* REQUIRED WORK: Omit the images. Restate all of the records word for word.

* RECORDS FOR PROCESSING:
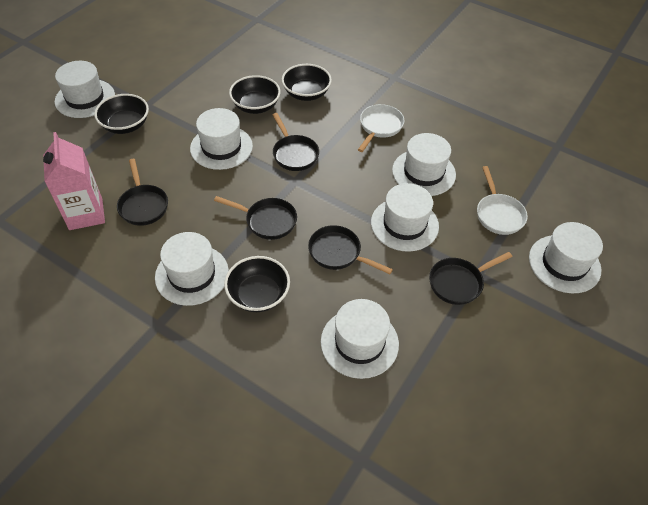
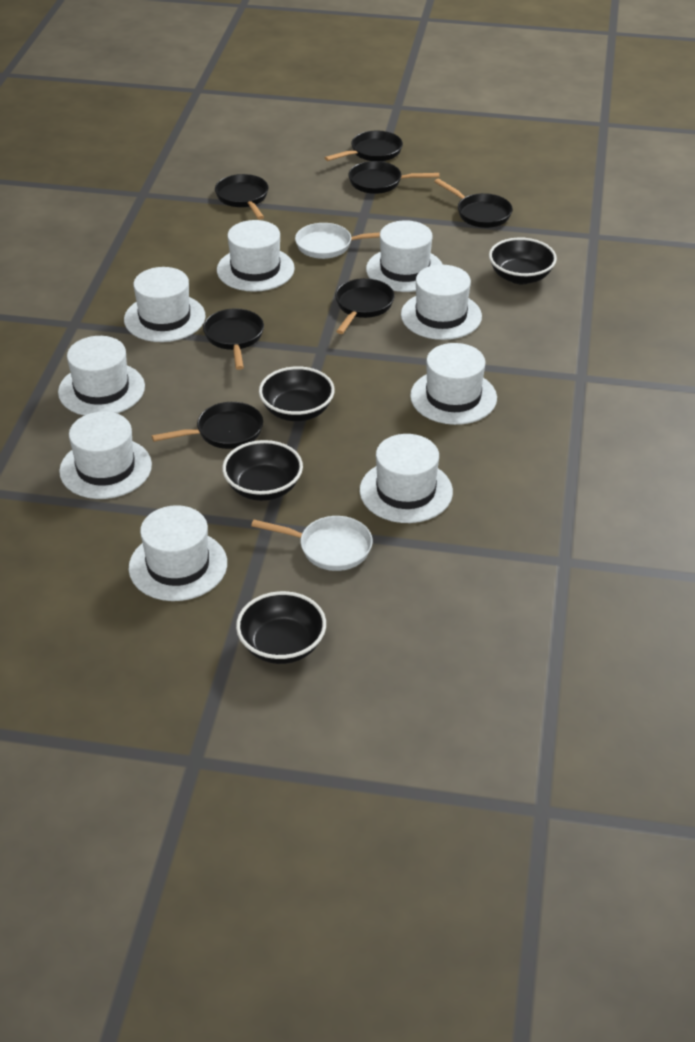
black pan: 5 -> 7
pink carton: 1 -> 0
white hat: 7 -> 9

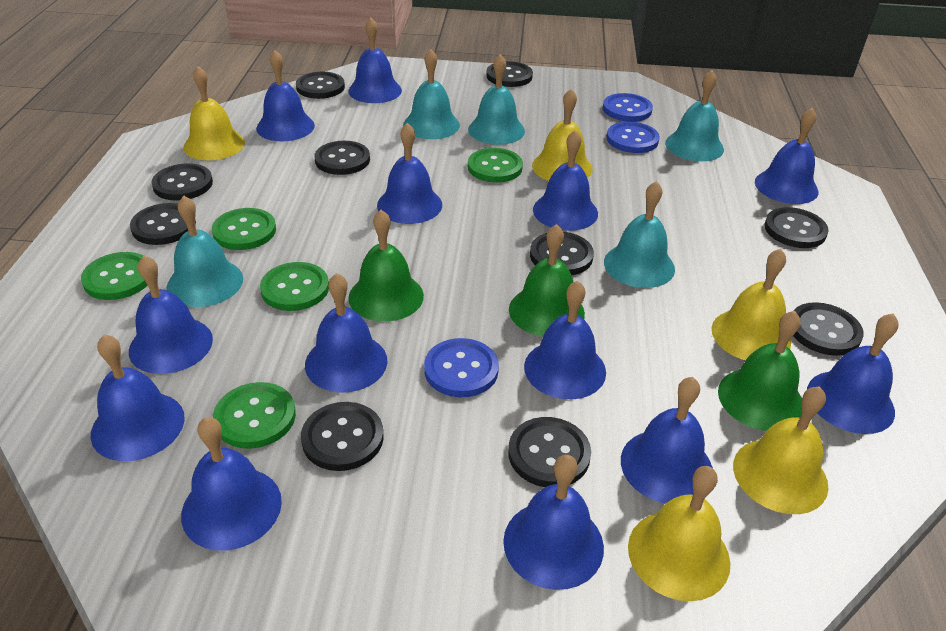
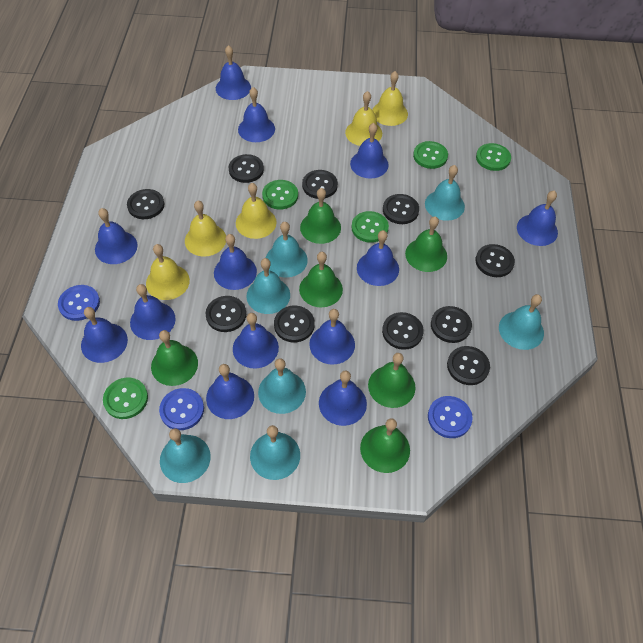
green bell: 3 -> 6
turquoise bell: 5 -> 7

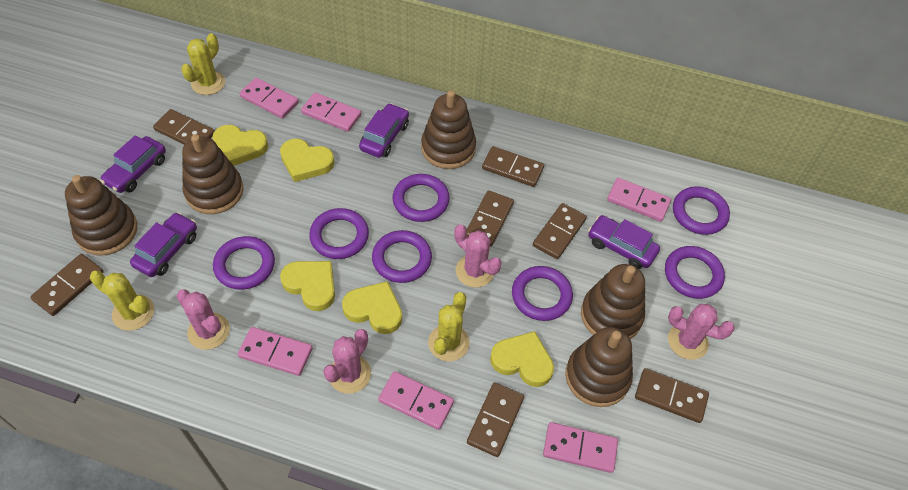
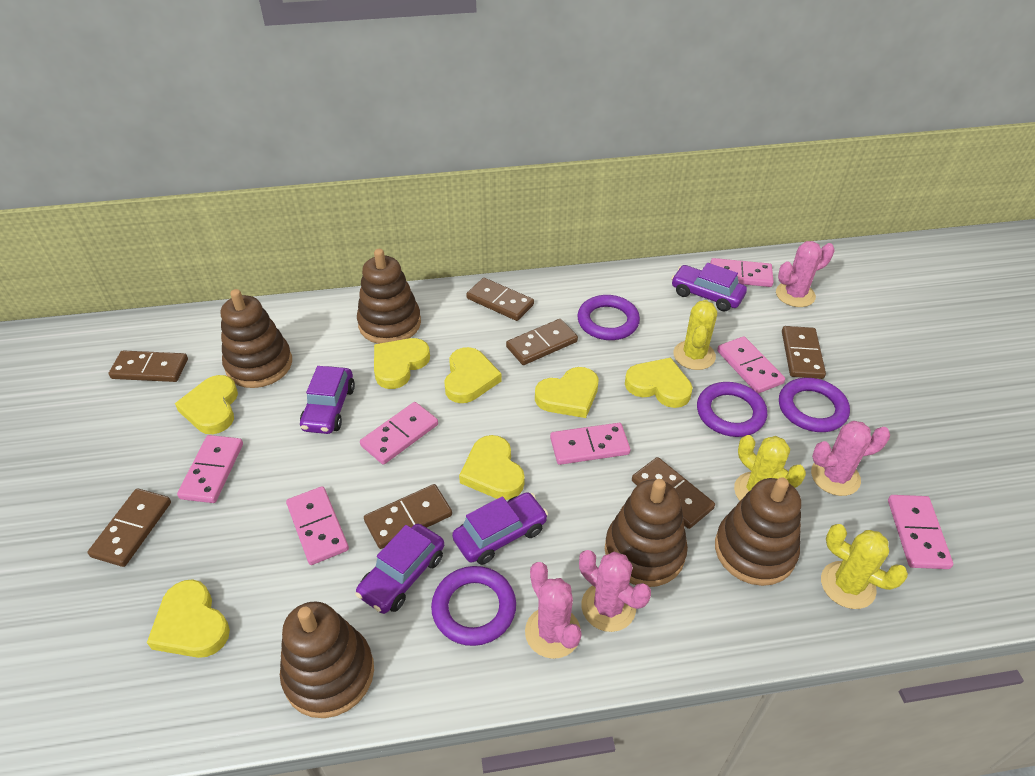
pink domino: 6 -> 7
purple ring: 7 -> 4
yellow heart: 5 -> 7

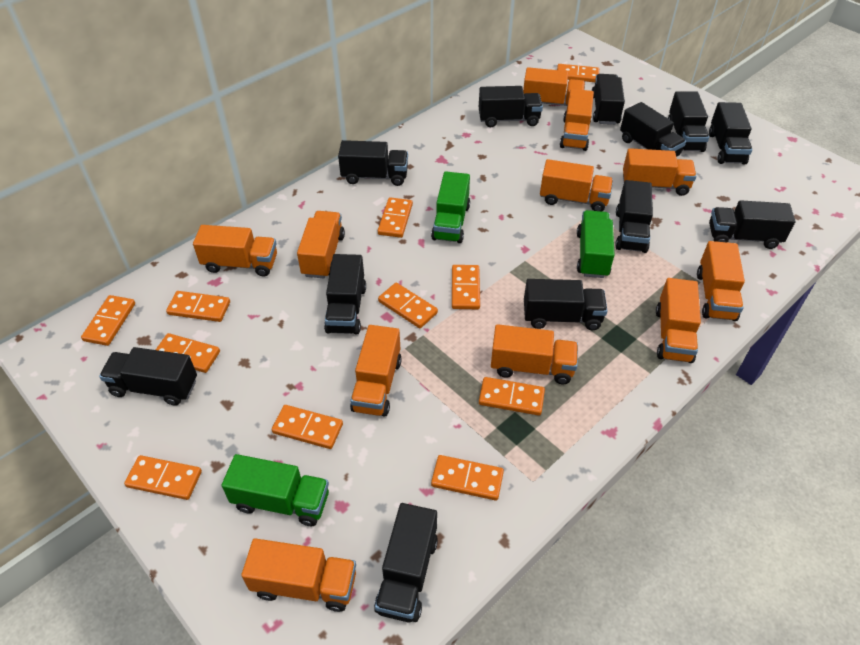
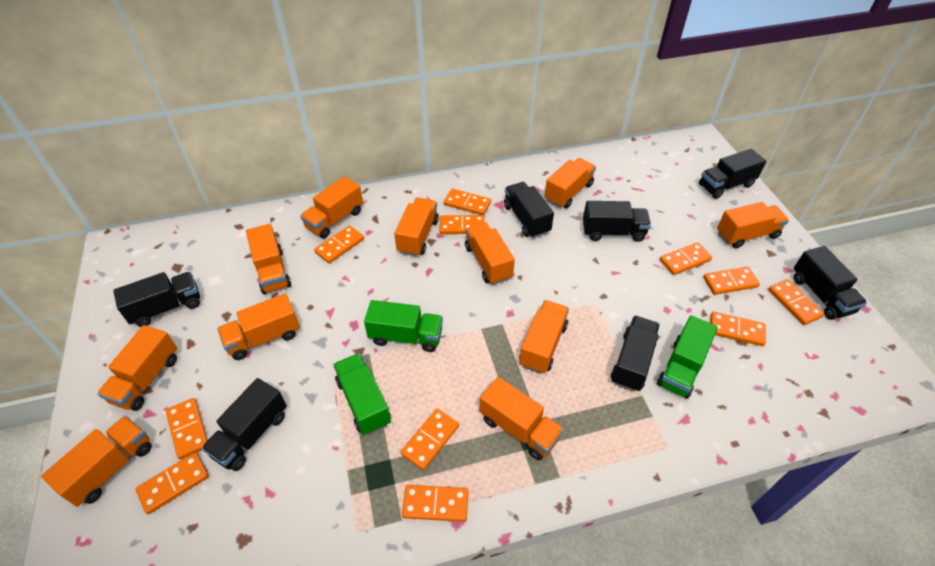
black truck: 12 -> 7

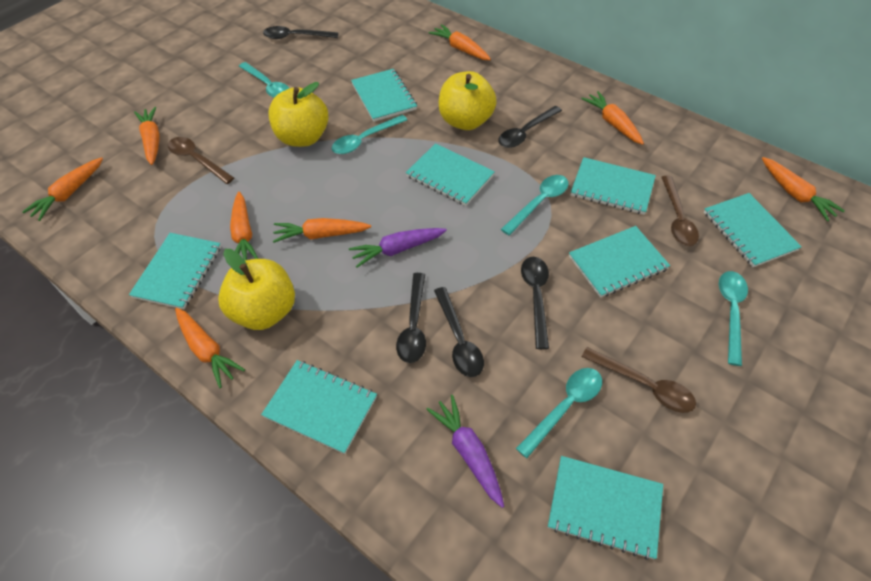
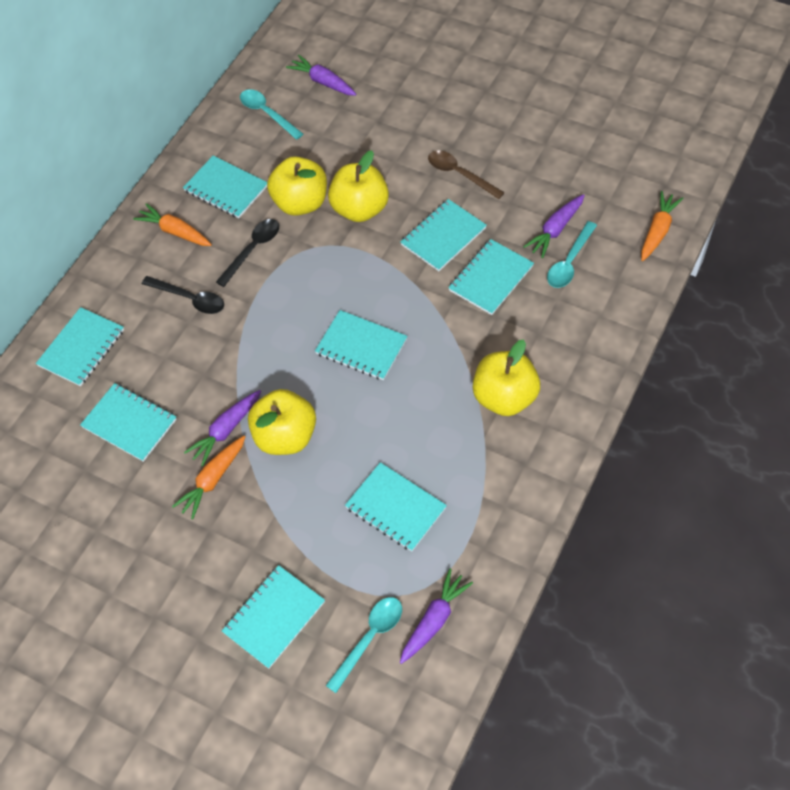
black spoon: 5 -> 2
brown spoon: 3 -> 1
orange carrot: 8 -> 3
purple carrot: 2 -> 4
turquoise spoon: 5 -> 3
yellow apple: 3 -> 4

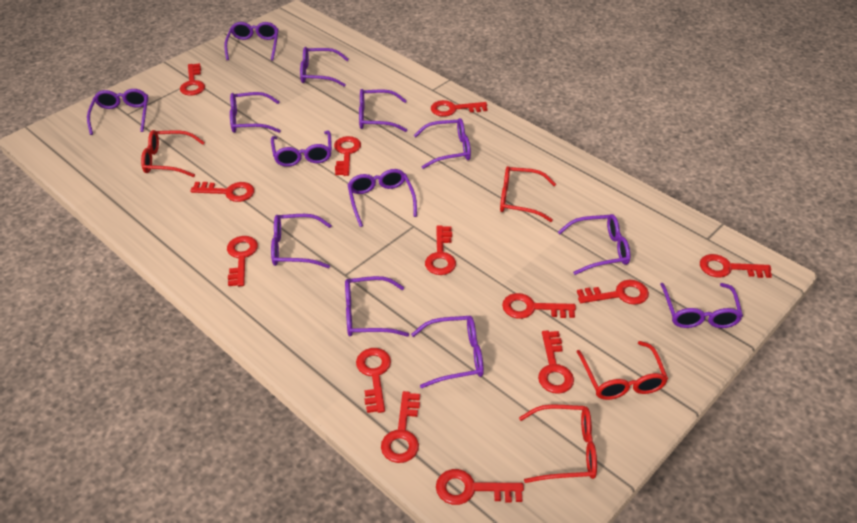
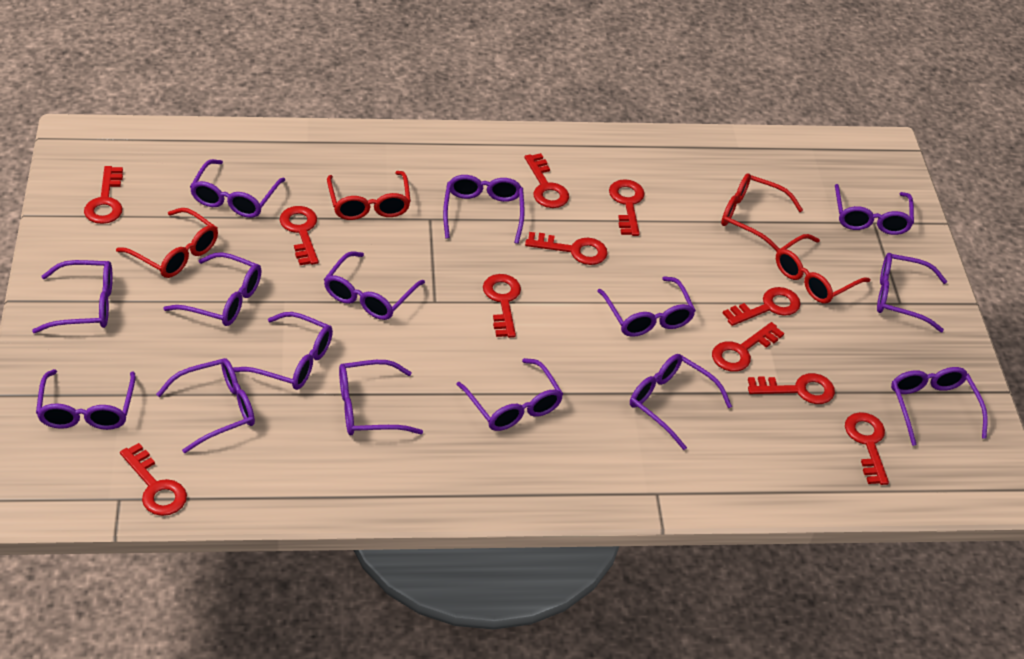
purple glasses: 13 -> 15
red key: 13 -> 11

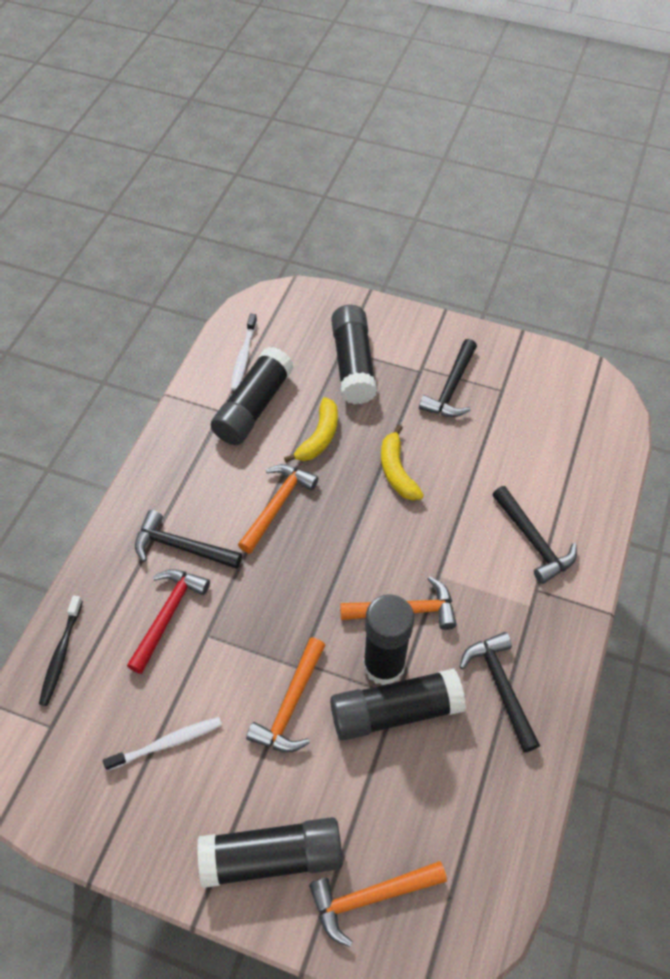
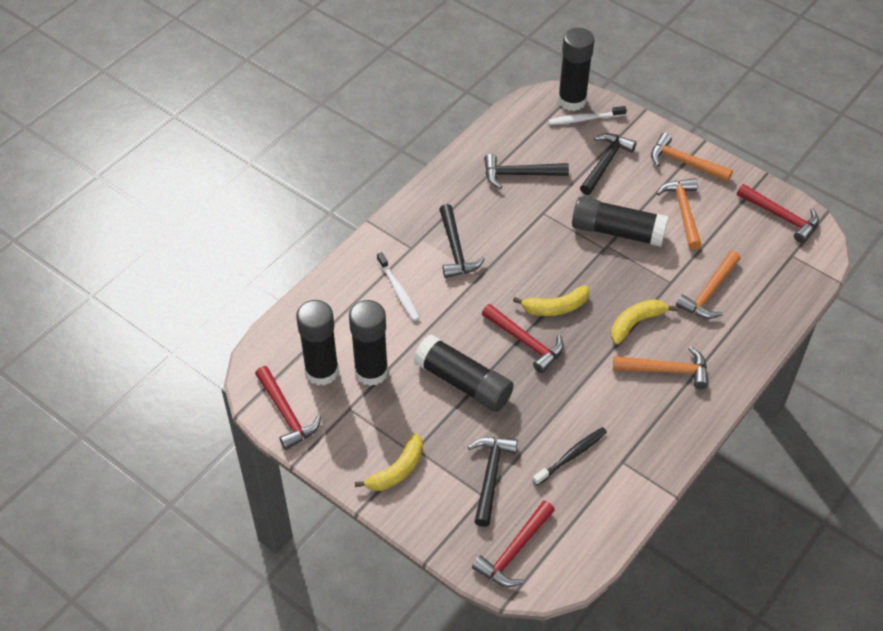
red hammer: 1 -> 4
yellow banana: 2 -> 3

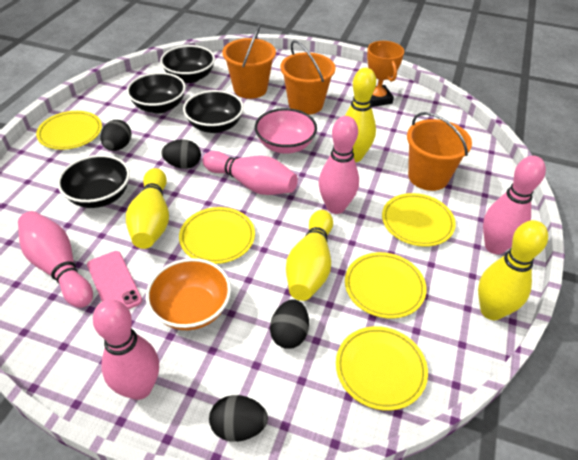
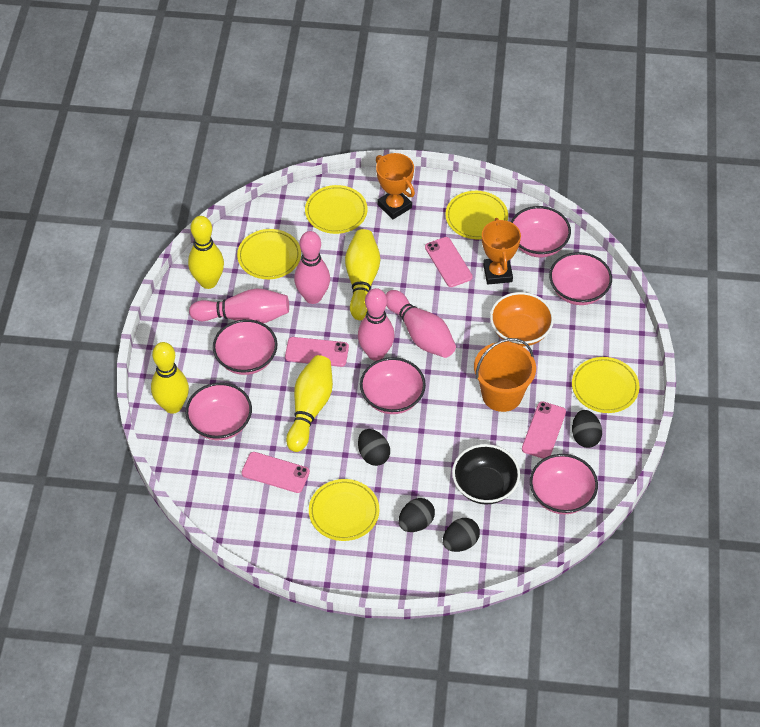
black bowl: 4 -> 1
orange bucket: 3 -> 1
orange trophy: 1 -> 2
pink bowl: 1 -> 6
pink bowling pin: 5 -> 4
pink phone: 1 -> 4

* FINISHED EXERCISE:
black pan: 5 -> 7
pink carton: 1 -> 0
white hat: 7 -> 9

green bell: 3 -> 6
turquoise bell: 5 -> 7

pink domino: 6 -> 7
purple ring: 7 -> 4
yellow heart: 5 -> 7

black truck: 12 -> 7

black spoon: 5 -> 2
brown spoon: 3 -> 1
orange carrot: 8 -> 3
purple carrot: 2 -> 4
turquoise spoon: 5 -> 3
yellow apple: 3 -> 4

purple glasses: 13 -> 15
red key: 13 -> 11

red hammer: 1 -> 4
yellow banana: 2 -> 3

black bowl: 4 -> 1
orange bucket: 3 -> 1
orange trophy: 1 -> 2
pink bowl: 1 -> 6
pink bowling pin: 5 -> 4
pink phone: 1 -> 4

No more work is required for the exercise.